◆ Work instructions:
Copy out each line in the records below that contains the string "kern".

Stored entries
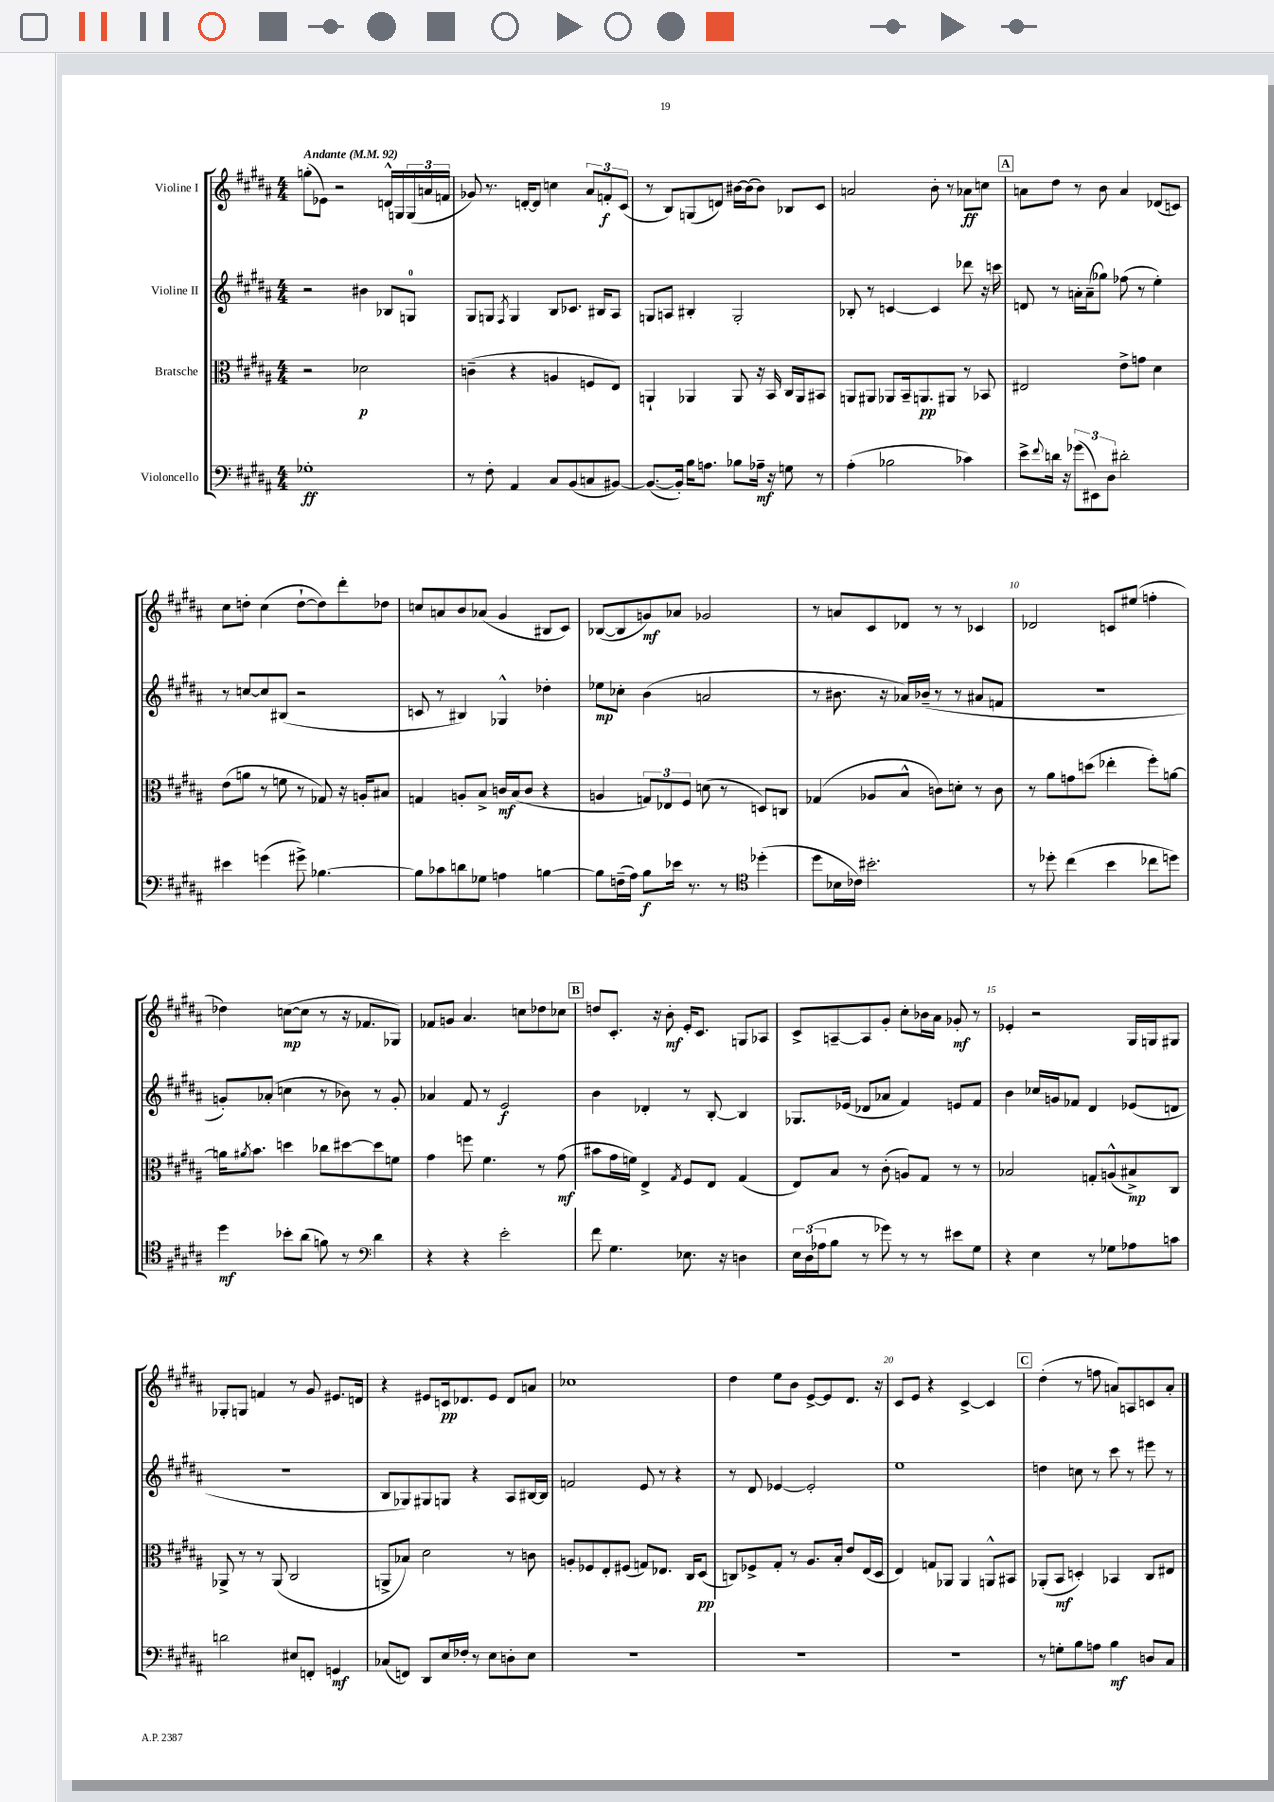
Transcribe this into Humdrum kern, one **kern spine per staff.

**kern	**kern	**kern	**kern
*staff4	*staff3	*staff2	*staff1
*clefF4	*clefC3	*clefG2	*clefG2
*k[f#c#g#d#a#]	*k[f#c#g#d#a#]	*k[f#c#g#d#a#]	*k[f#c#g#d#a#]
*M4/4	*M4/4	*M4/4	*M4/4
*MM92	*MM92	*MM92	*MM92
1G-'	2r	2r	(8gg'\L
.	.	.	8e-\J)
.	.	.	2r
.	2d-\	4b#\	.
.	.	8B-/L	16d^^/LL
.	.	.	16G/
.	.	8G/J	(24G/
.	.	.	24a/
.	.	.	24f/JJ
=	=	=	=
8r	(4c~\	8G#/L	8g-/)
8F#'\	.	8G/J	8.r
.	.	8qF#/	.
4AA#/	4r	4G/	.
.	.	.	[16d'/LK
.	.	.	8d/]J
8C#/L	4A/	8B/L	4cc\
(8BB/	.	8.c-/J	.
8C/	8F/L	.	12a#/L
.	.	16B#/LK	.
.	.	.	12f'/
[8BB#/J)	8E/J)	8A#/J	.
.	.	.	(12c#/J
=	=	=	=
(8.BB#/_L	4AA`/	8G/L	8r
.	.	8A/J	8B/L)
16BB#'/]Jk)	.	.	.
16B\LK	4AA-/	4B#'/	(8G/
8.A\J	.	.	.
.	.	.	8d/J)
8B-\L	8AA-/	2G'/	[16b#\LL
.	.	.	(16b#\]J
16A-~\Jk	16r	.	8b#\J)
16r	16BB/	.	.
8G\	16C#/LL	.	8B-/L
.	16AA-/J	.	.
8r	8BB#/J	.	8c#/J
=	=	=	=
(4A#'\	8AA/L	8B-'/	2a/
.	8AA#/J	8r	.
2B-\	8AA-/L	[4c/	.
.	16BB~/k	.	.
.	8.AA/	.	.
.	.	4c/]	8b'\
.	8AA#/J	.	8r
4c-\)	8r	8ddd-\	8a-\L
.	8BB-/	16r	8cc\J
.	.	16ccc\	.
=	=	=	=
8e^\L	2E#/	8d/	8a\L
8qqf#/	.	.	.
16d\Jk	.	8r	8dd#\J
16r	.	.	.
(12g-\L	.	16a'\LL	8r
.	.	(16a~\J	.
12EE#\)	.	.	.
.	.	8gg-\J)	8b\
12D#\J	.	.	.
2d#'\	8e^\L	(8ff-\	4a/
.	8g\J	8r	.
.	4d#\	4ee'\)	(8d-/L
.	.	.	8c/J)
=	=	=	=
4e#\	(8e\L	8r	8cc#\L
.	8a\J	[8cc/L	8dd'\J
(4g\	8r	8cc/]	(4cc#\
.	8f\	(8B#/J	.
8g#^\)	8r	2r	[8dd`\L
[4.B-\	8G-/)	.	8dd\])
.	16r	.	8ddd#'\
.	16A'/LK	.	.
.	8B#/J	.	8dd-\J
=	=	=	=
8B-\]L	4G/	8c/	8cc/L
8c-\	.	8r	8a/
8d\	8A'/L	4B#/)	8b/
8G-\J	8B^/J	.	(8a-/J
4A\	16c/LL	4G-^^/	4g#/
.	(16B/J	.	.
.	8c/J	.	.
[4B\	4r	4dd-'\	8B#/L
.	.	.	8c#/J)
=	=	=	=
8B\]L	4A/	8ee-\L	([8B-/L
(16F~\L	.	8cc-'\J	8B-/]
16A#\JJ)	.	.	.
8B\L	12G/L)	(4b\	8g/)
.	12E-/	.	.
16e-\Jk	.	.	8a-/J
.	12F#/J	.	.
8.r	.	.	.
.	(8d\	2a/	2g-/
8r	8r	.	.
*clefC4	*	*	*
(4dd-'\	8D/L)	.	.
.	8C/J	.	.
=	=	=	=
8dd#\L	(4G-/	8r	8r
16B-\L	.	8.b#\	8a/L
16c-\JJ)	.	.	.
2.b#'\	8A-/L	.	8c#/
.	.	16r	.
.	8B^^/J	16a-/LL)	8d-/J
.	.	(16b-~/JJ	.
.	8c\L)	8r	8r
.	8d'\J	8r	8r
.	8r	8a#/L	4c-/
.	8c\	8f/J	.
=	=	=	=
8r	8r	1r	2d-/
8dd-'\	8a#\L	.	.
(4cc#\	8g\	.	.
.	(8dd\J	.	.
4b\	4ee-'\	.	8c/L
.	.	.	(8ee#/J
8cc-\L	8ff#'\L)	.	4ff'\
8dd\J)	[8a\J	.	.
=	=	=	=
4dd#\	16a\]LK	8g'/L)	4dd-\)
.	8qa#/	.	.
.	8.b\J	.	.
.	.	(8a-'/J	.
8b-'\L	4dd\	4cc\	([8cc\L
(8a#\J	.	.	8cc\]J
8f\)	8cc-\L	8r	8r
8r	[8dd#\	8b-\)	16r
.	.	.	8.f-/L
*clefF4	*	*	*
4d#\	8dd#\]	8r	.
.	8f\J	8g'/	8G-/J)
=	=	=	=
4r	4g#\	4a-/	8f-/L
.	.	.	8g/J
4r	8ff\	8f#/	4.a#/
.	4.f#\	8r	.
2e'\	.	2e/	.
.	.	.	8cc\L
.	8r	.	8dd-\
.	(8g#\	.	8cc-\J
=	=	=	=
8f#\	8b#\L	4b\	8dd/L
4.G#\	16g#\L	.	8.c#'/J
.	16f\JJ)	.	.
.	4E^/	4d-'/	.
.	.	.	16r
.	.	.	8b'\
.	8qG#/	.	.
8.E-\	8F#/L	8r	16e'/LK
.	.	.	8.c#/J
.	8E/J	[8B'/	.
16r	.	.	.
4D\	(4G#/	4B/]	8G/L
.	.	.	8A-/J
=	=	=	=
24E\LL	8E/L)	8.G-/L	8c#^/L
(24D#\	.	.	.
24A-\J	.	.	.
8B\J	8B/J	.	[8A~/
.	.	(16e-/Jk	.
8r	8r	8d-/L	8A/]
8g-\)	(8c#'\	8a-/J	8g#'/J
8r	8A/L)	4f#/)	8cc#'\L
8r	8G#/J	.	16b-\L
.	.	.	16a#\JJ
8e#\L	8r	8e/L	8g-'/
8G#\J	8r	8f#/J	8r
=	=	=	=
4r	2B-/	4b\	4e-'/
4E\	.	16cc-/LL	2r
.	.	16g/J	.
.	.	8f-/J	.
8r	8G'/L	4d#/	.
8G-\L	(8A^^/	.	.
8A-\	8B#^/)	(8e-/L	16G#/LL
.	.	.	16G/J
8c\J	8C#/J	8d/J	8G#/J
=	=	=	=
2d\	8AA-^/	1r	8G-'/L
.	8r	.	8G/J
.	8r	.	4f/
.	(8AA-/	.	.
8E#/L	2C#/	.	8r
8FF'/J	.	.	8g#/
4GG/	.	.	8.e#/L
.	.	.	16d/Jk
=	=	=	=
(8C-/L	8AA^/L	8B/L	4r
8FF/J)	8B-/J)	8G-/)	.
8DD#/L	2d#\	8G#/	8e#/L
16E/L	.	8G/J	16c/k
16F-'/JJ	.	.	8.d-/
8r	.	4r	.
8E\L	.	.	8e#/J
8D'\	8r	8A#/L	8d-/L
8E\J	8c\	[16B#/L	8a/J
.	.	16B#/]JJ	.
=	=	=	=
1r	8A'/L	2f/	1cc-
.	8F-/	.	.
.	8E'/	.	.
.	(8F#/J	.	.
.	8G/L)	8e/	.
.	8.E-/J	8r	.
.	.	4r	.
.	16C#/LK	.	.
.	(8D#/J	.	.
=	=	=	=
1r	8C/L)	8r	4dd#\
.	8F-^/	8d#/	.
.	8G#'/J	[4e-/	8ee\L
.	8r	.	8b\J
.	8.A#/L	2e-'/]	[8e^/L
.	.	.	8e/]
.	16B'/Jk	.	.
.	8e/L	.	8.d#/J
.	(16E/L	.	.
.	16D#/JJ	.	16r
=	=	=	=
1r	4E/)	1ee	8c#/L
.	.	.	8e/J
.	8G/L	.	4r
.	8AA-/J	.	.
.	4AA-/	.	[4c#^/
.	8AA^^/L	.	4c#/]
.	8BB#/J	.	.
=	=	=	=
8r	(8AA-'/L	4dd\	(4dd#'\
8G'\L	8BB/J	.	.
8B\	4D'/)	8cc\	8r
8A\J	.	8r	8ff\
4B\	4BB-/	8ccc#\	8a/L)
.	.	8r	8A/
8D/L	8C#/L	8eee#\	8c/
8C#/J	8E#/J	8r	8a'/J
==	==	==	==
*-	*-	*-	*-
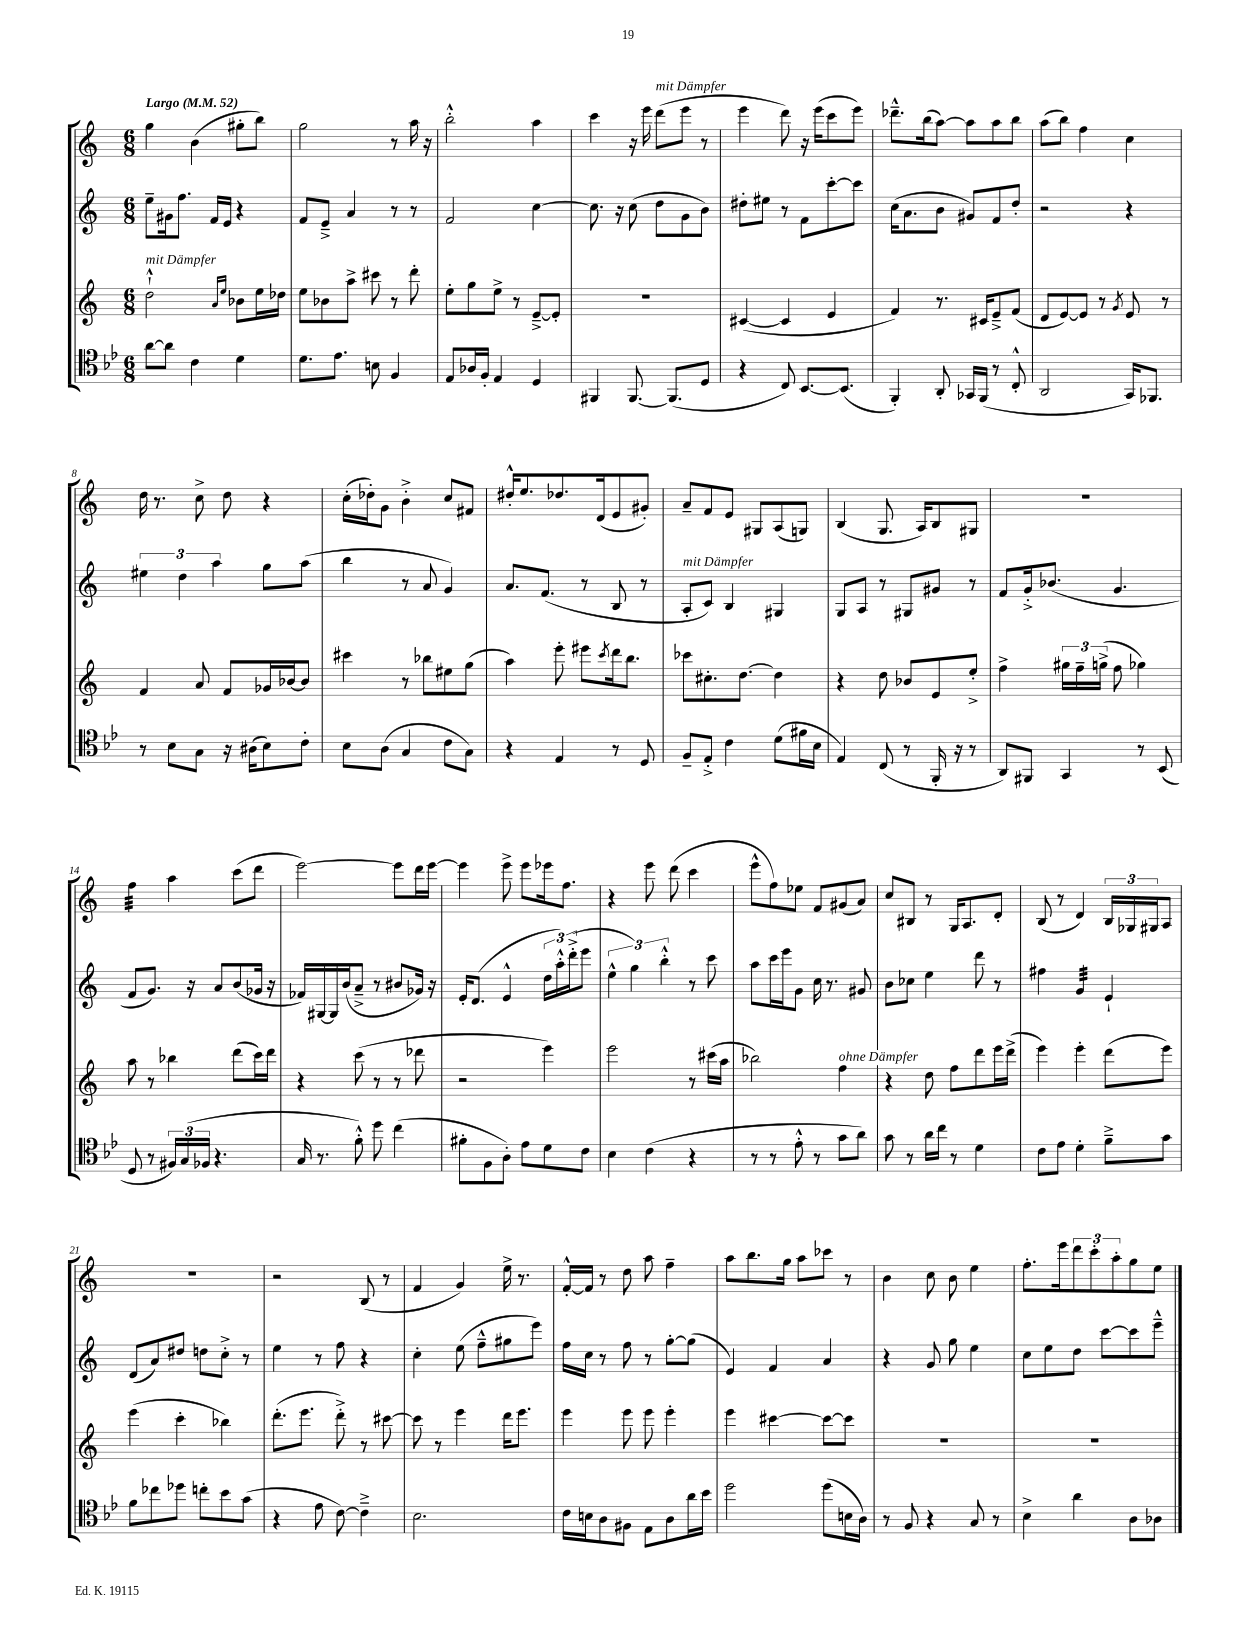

◆ Exercise response:
Transcribe this into Humdrum kern, one **kern spine per staff.
**kern	**kern	**kern	**kern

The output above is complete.